BRIEF — Write out each entry below exactly. Do not include the images.

Excerpts from a dataset —
━━━━━━━━━━━━━━━━━━━━

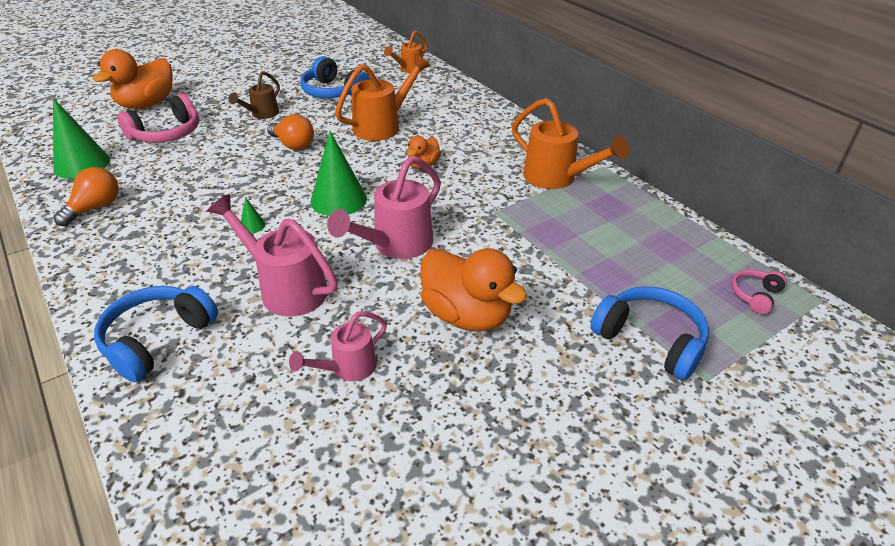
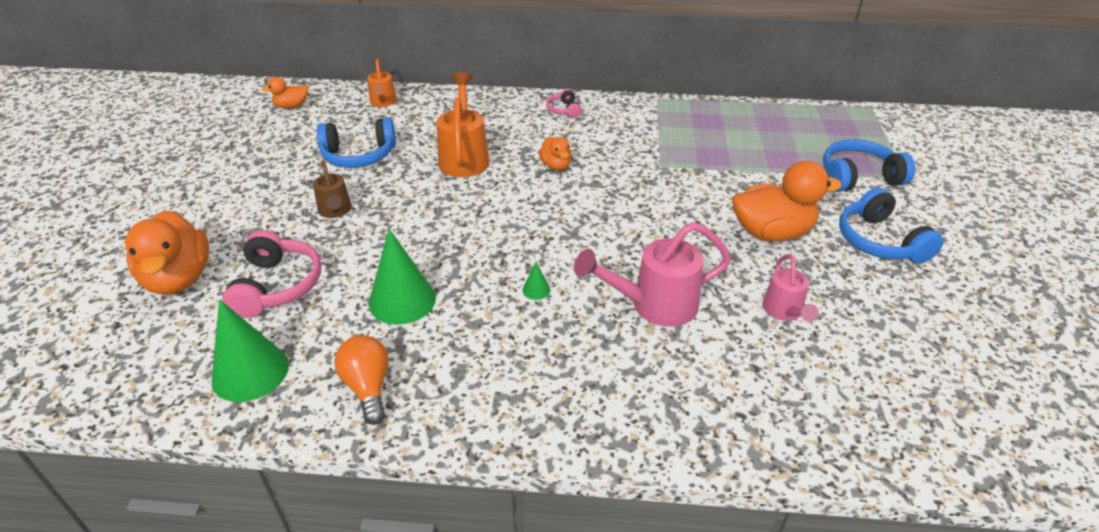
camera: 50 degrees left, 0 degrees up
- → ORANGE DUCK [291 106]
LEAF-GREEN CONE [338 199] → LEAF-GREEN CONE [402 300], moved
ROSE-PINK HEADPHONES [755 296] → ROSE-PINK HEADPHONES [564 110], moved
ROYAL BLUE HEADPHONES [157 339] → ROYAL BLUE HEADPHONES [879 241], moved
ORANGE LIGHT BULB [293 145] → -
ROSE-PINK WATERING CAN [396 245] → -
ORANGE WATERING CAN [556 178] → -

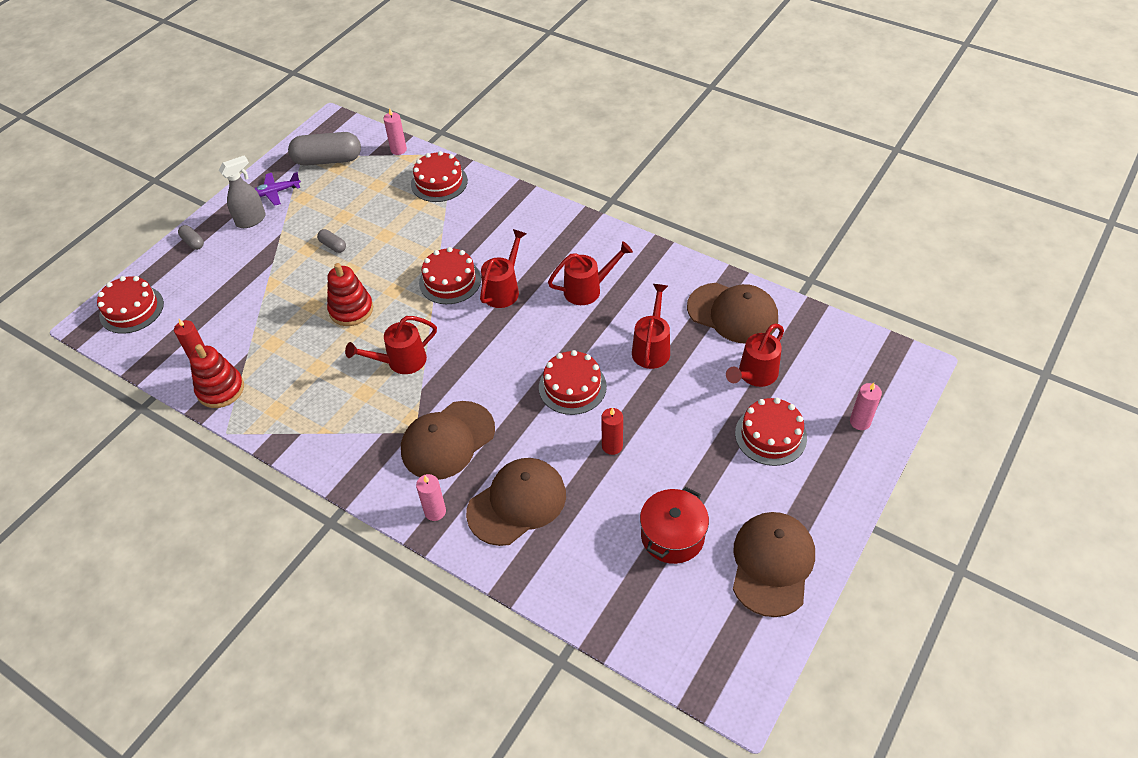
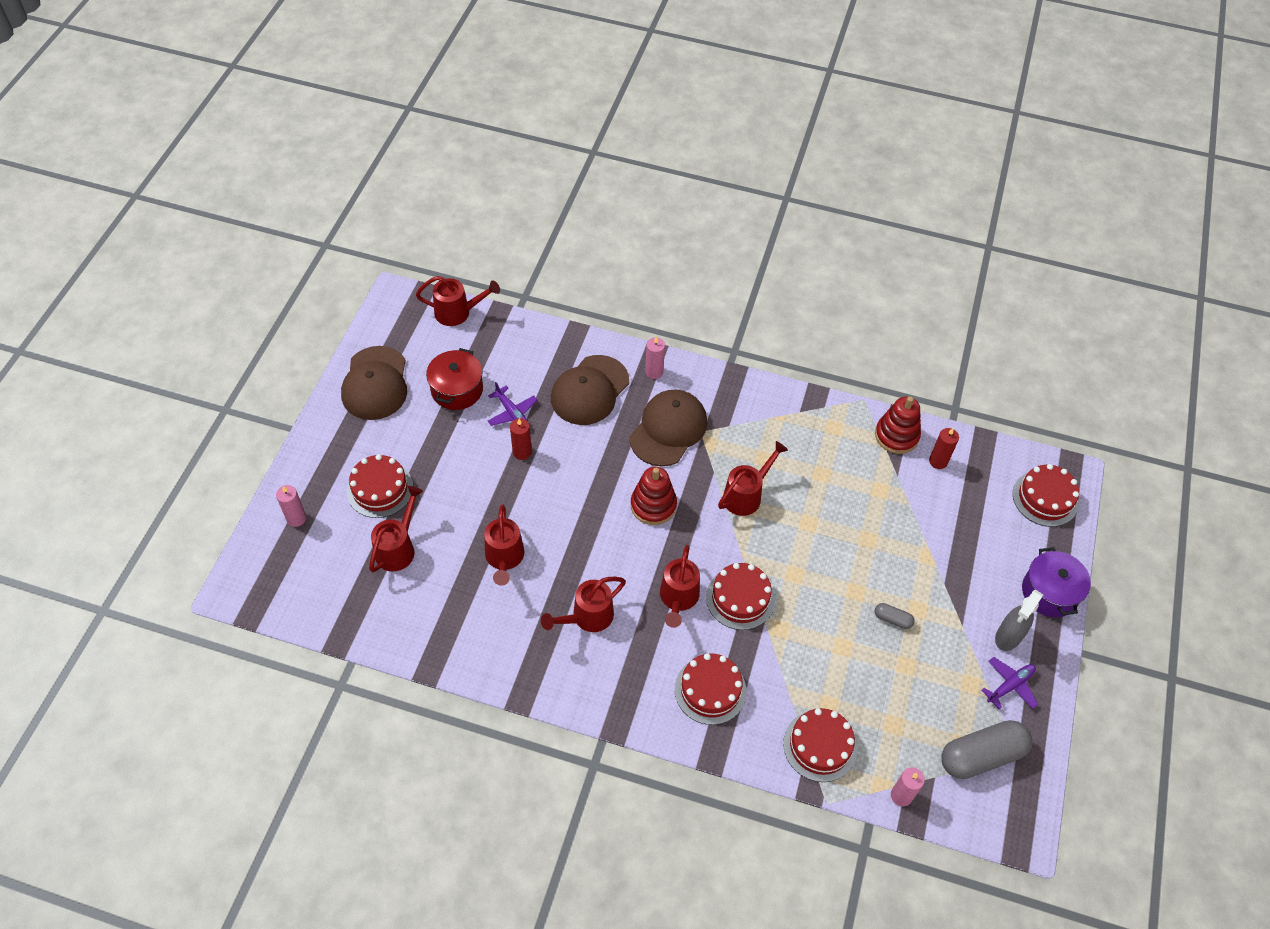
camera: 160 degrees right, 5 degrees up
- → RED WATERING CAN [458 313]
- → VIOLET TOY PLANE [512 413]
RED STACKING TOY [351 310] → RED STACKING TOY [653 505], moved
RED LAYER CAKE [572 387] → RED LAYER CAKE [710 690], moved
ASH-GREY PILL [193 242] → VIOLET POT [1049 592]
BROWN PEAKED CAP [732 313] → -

━━━━━━━━━━━━━━━━━━━━

RESPONSE TO THE EXERCISE —
camera: 50 degrees left, 0 degrees up
- → ORANGE DUCK [291 106]
LEAF-GREEN CONE [338 199] → LEAF-GREEN CONE [402 300], moved
ROSE-PINK HEADPHONES [755 296] → ROSE-PINK HEADPHONES [564 110], moved
ROYAL BLUE HEADPHONES [157 339] → ROYAL BLUE HEADPHONES [879 241], moved
ORANGE LIGHT BULB [293 145] → -
ROSE-PINK WATERING CAN [396 245] → -
ORANGE WATERING CAN [556 178] → -

camera: 160 degrees right, 5 degrees up
- → RED WATERING CAN [458 313]
- → VIOLET TOY PLANE [512 413]
RED STACKING TOY [351 310] → RED STACKING TOY [653 505], moved
RED LAYER CAKE [572 387] → RED LAYER CAKE [710 690], moved
ASH-GREY PILL [193 242] → VIOLET POT [1049 592]
BROWN PEAKED CAP [732 313] → -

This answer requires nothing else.